Your answer consists of the lines in the data that contain "none". Copy each of them.

▬▬▬

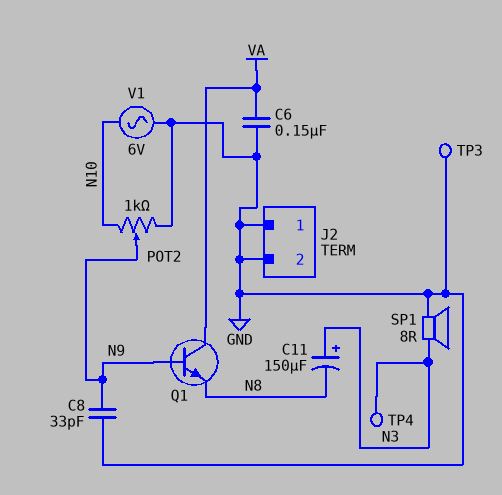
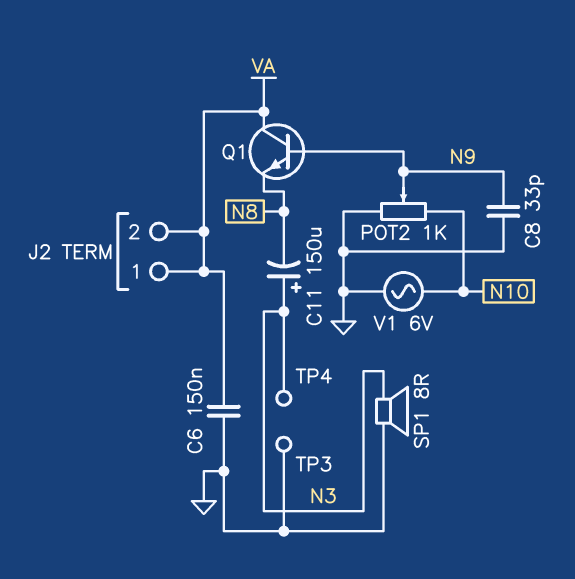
J2 pin 1: GND -> VA
J2 pin 2: GND -> VA

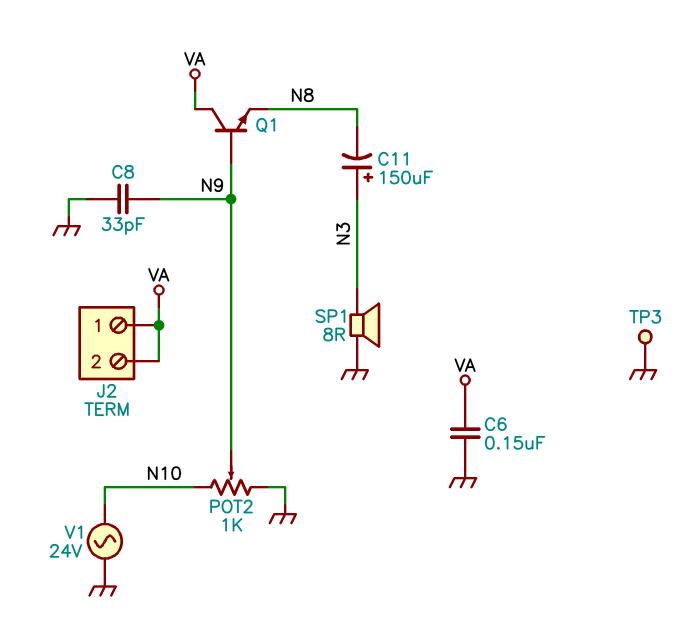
TP4: test point (N3) -> none
V1: AC 6V (GND, N10) -> AC 24V (GND, N10)

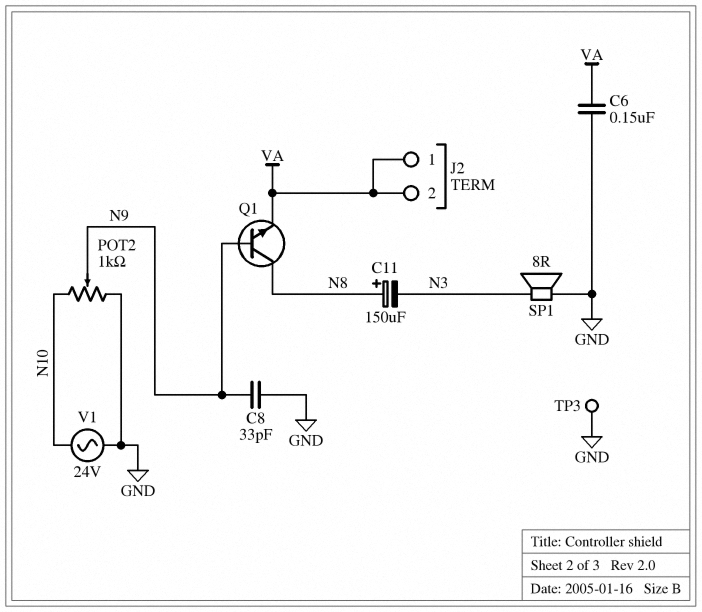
C11: 150uF (plus N3, minus N8) -> 150uF (plus N8, minus N3)
Q1: NPN (B N9, C VA, E N8) -> NPN (B N9, C N8, E VA)

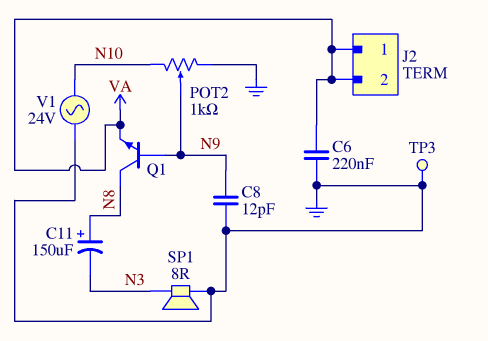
C6: 150nF (GND, VA) -> 220nF (GND, VA)
C8: 33pF (GND, N9) -> 12pF (GND, N9)

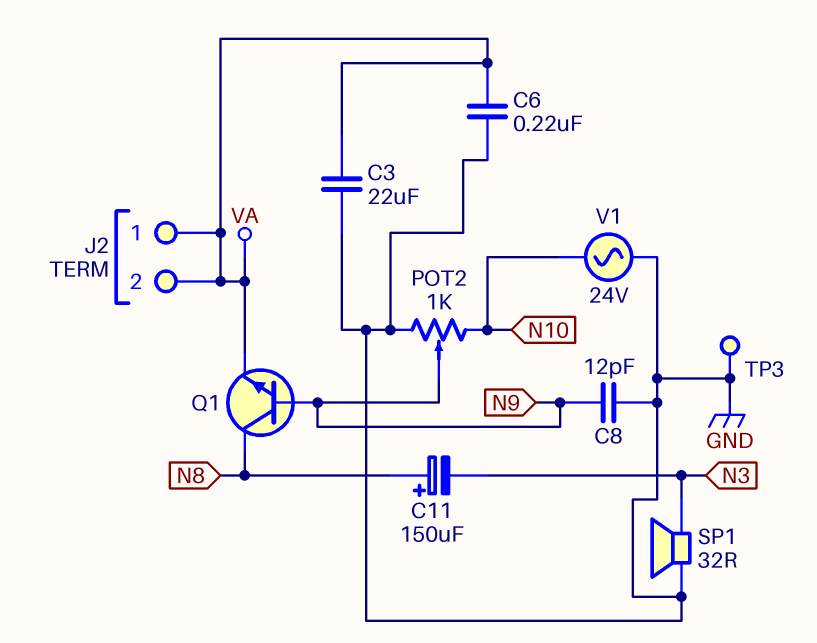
C3: none -> 22uF (GND, VA)
SP1: speaker 8R (GND, N3) -> speaker 32R (GND, N3)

▬▬▬

Result of the task
TP4: test point (N3) -> none
C3: none -> 22uF (GND, VA)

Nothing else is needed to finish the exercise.